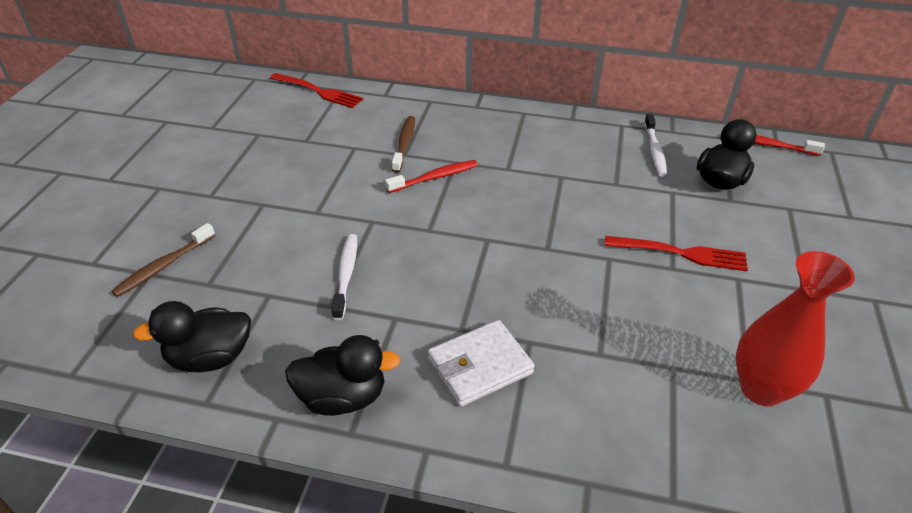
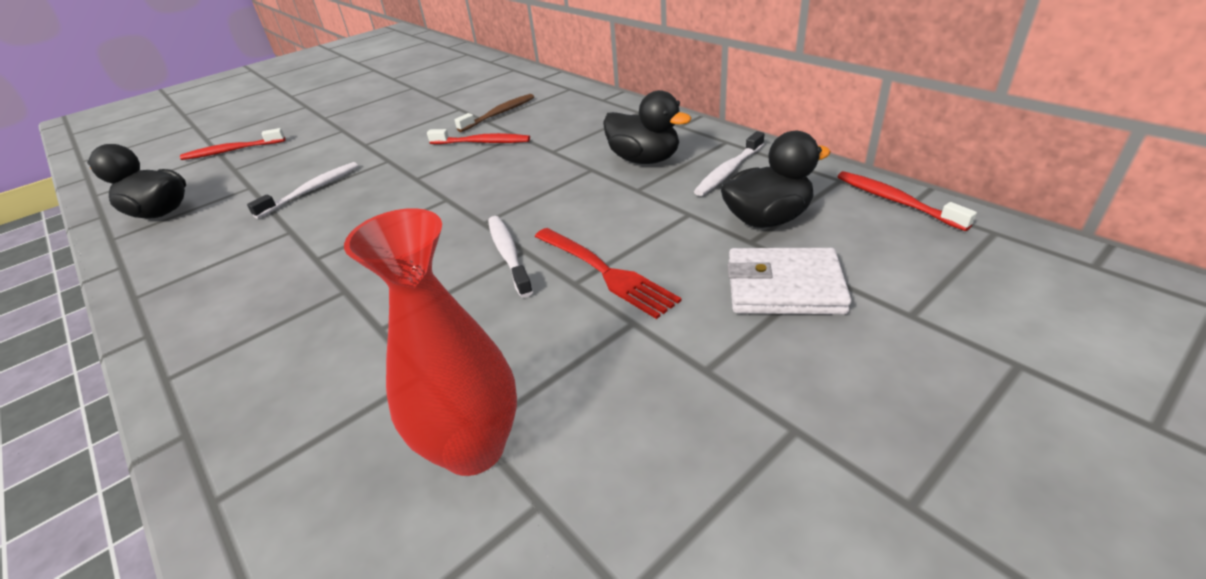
camera: 40 degrees right, 5 degrees down
(164, 265) = (232, 151): brown toothbrush -> red toothbrush
(319, 91) = (496, 68): red fork -> none
(343, 397) = (171, 270): black duck -> black duck (644, 159)
(480, 366) = (280, 291): white wallet -> white wallet (784, 287)
(604, 266) = (508, 255): none -> white toothbrush

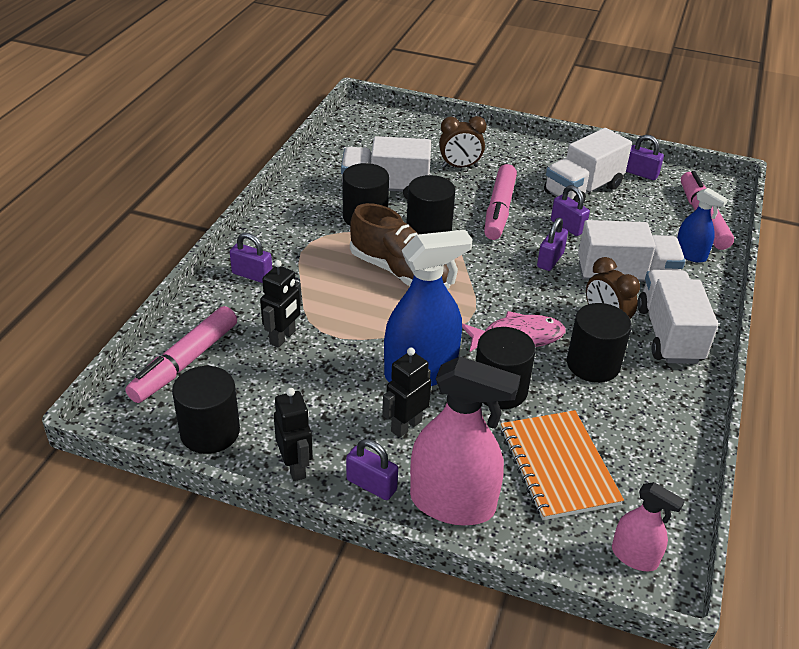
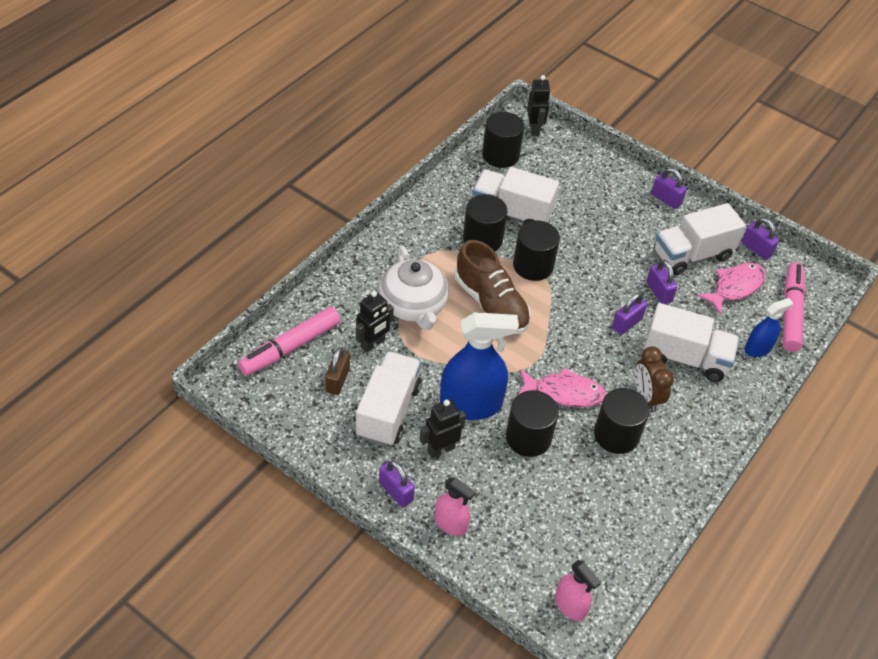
camera: 15 degrees right, 10 degrees up
(210, 432) = (291, 414): black cylinder -> black cylinder (500, 155)
(252, 275) = (367, 277): purple padlock -> purple padlock (666, 199)
(254, 383) = (337, 380): none -> brown padlock
(295, 467) = (345, 461): black robot -> black robot (534, 129)
(315, 291) = (413, 306): none -> white teapot
(452, 503) = (450, 524): pink spray bottle -> pink spray bottle, size x0.54
(459, 167) = (588, 203): brown clock -> none
(499, 209) = (605, 259): pink marker -> none
(558, 466) = (545, 517): orange notebook -> none
(638, 208) = (735, 287): none -> pink fish
(669, 334) = (696, 424): white truck -> white truck (388, 411)
(690, 254) = (758, 349): blue spray bottle -> blue spray bottle turned 90 degrees counterclockwise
──────
### Work order:
Restate every record above word for word, without images.

### Exercise result:
camera: 40 degrees right, 5 degrees down
(164, 265) = (232, 151): brown toothbrush -> red toothbrush
(319, 91) = (496, 68): red fork -> none
(343, 397) = (171, 270): black duck -> black duck (644, 159)
(480, 366) = (280, 291): white wallet -> white wallet (784, 287)
(604, 266) = (508, 255): none -> white toothbrush

camera: 15 degrees right, 10 degrees up
(210, 432) = (291, 414): black cylinder -> black cylinder (500, 155)
(252, 275) = (367, 277): purple padlock -> purple padlock (666, 199)
(254, 383) = (337, 380): none -> brown padlock
(295, 467) = (345, 461): black robot -> black robot (534, 129)
(315, 291) = (413, 306): none -> white teapot
(452, 503) = (450, 524): pink spray bottle -> pink spray bottle, size x0.54
(459, 167) = (588, 203): brown clock -> none
(499, 209) = (605, 259): pink marker -> none
(558, 466) = (545, 517): orange notebook -> none
(638, 208) = (735, 287): none -> pink fish
(669, 334) = (696, 424): white truck -> white truck (388, 411)
(690, 254) = (758, 349): blue spray bottle -> blue spray bottle turned 90 degrees counterclockwise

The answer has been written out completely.